_Description of the task_
Could you show each line of the records that contains the word "none"?

Start of Records shown

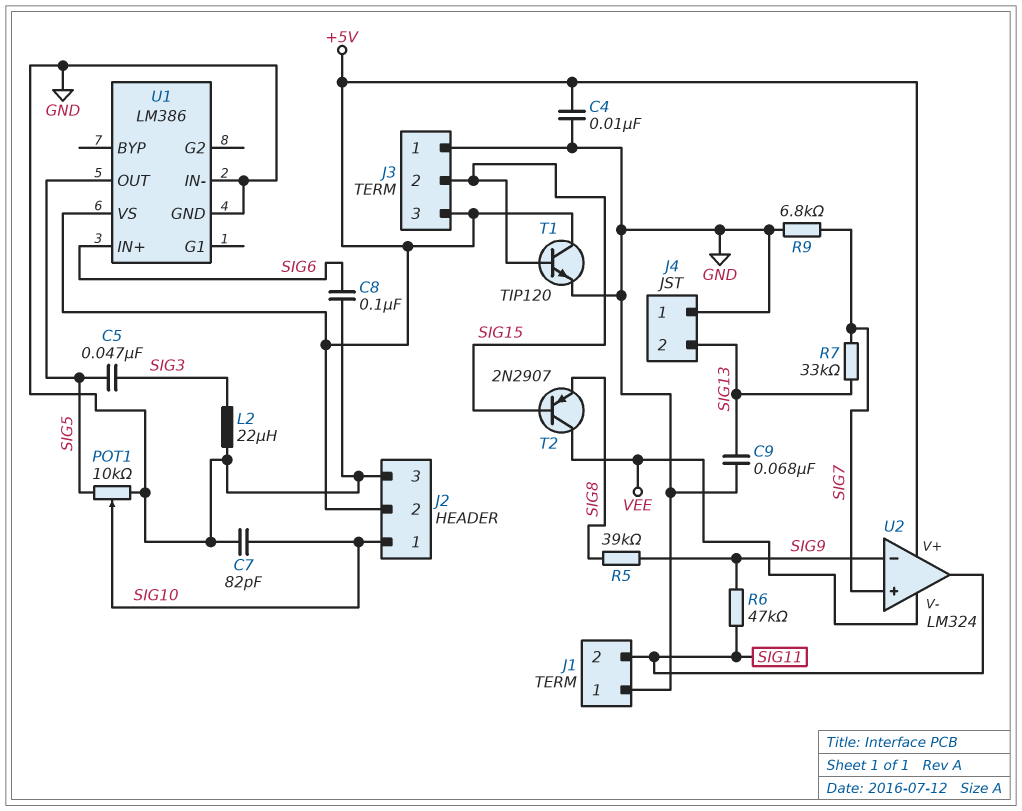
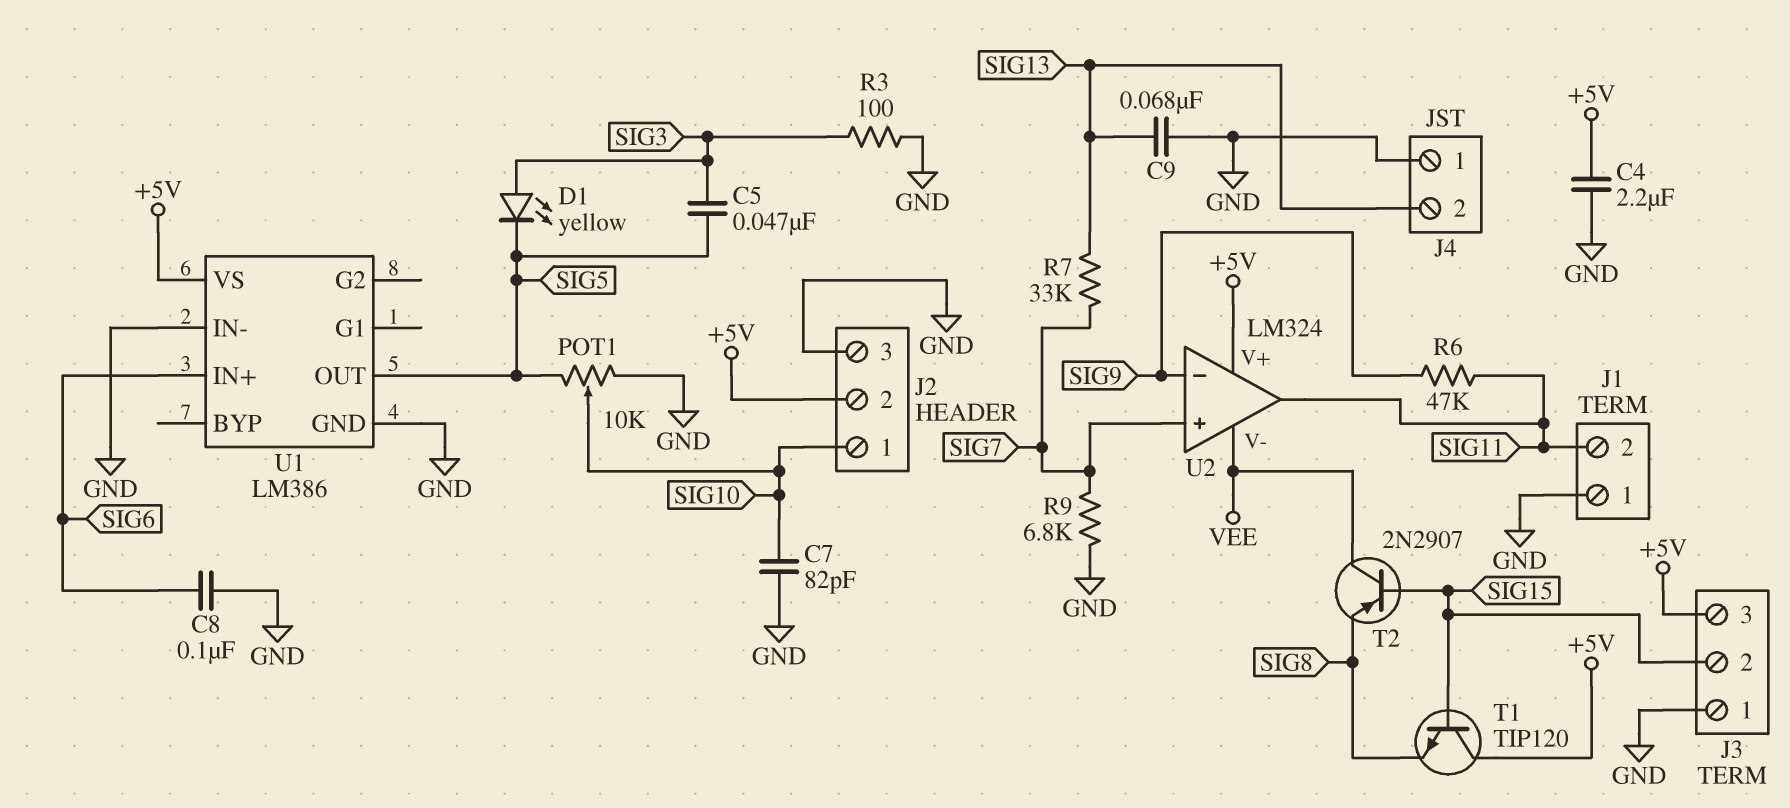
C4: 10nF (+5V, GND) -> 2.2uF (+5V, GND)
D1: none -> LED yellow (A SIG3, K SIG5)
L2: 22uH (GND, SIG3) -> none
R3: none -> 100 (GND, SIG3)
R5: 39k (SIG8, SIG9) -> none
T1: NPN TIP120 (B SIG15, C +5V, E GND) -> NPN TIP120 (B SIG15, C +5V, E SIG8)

End of Records shown

_Answer to this exercise_
D1: none -> LED yellow (A SIG3, K SIG5)
L2: 22uH (GND, SIG3) -> none
R3: none -> 100 (GND, SIG3)
R5: 39k (SIG8, SIG9) -> none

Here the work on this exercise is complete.